╭─ Records for the task
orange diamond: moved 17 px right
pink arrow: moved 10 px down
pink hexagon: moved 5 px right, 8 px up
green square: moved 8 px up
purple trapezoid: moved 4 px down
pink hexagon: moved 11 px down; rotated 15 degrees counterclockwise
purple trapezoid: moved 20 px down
╰─
Write out all the items above again, swapping "pink hexagon" for "blue hexagon" wherever it occurs. Change nothing else.

**Worked solution**.
orange diamond: moved 17 px right
pink arrow: moved 10 px down
blue hexagon: moved 5 px right, 8 px up
green square: moved 8 px up
purple trapezoid: moved 4 px down
blue hexagon: moved 11 px down; rotated 15 degrees counterclockwise
purple trapezoid: moved 20 px down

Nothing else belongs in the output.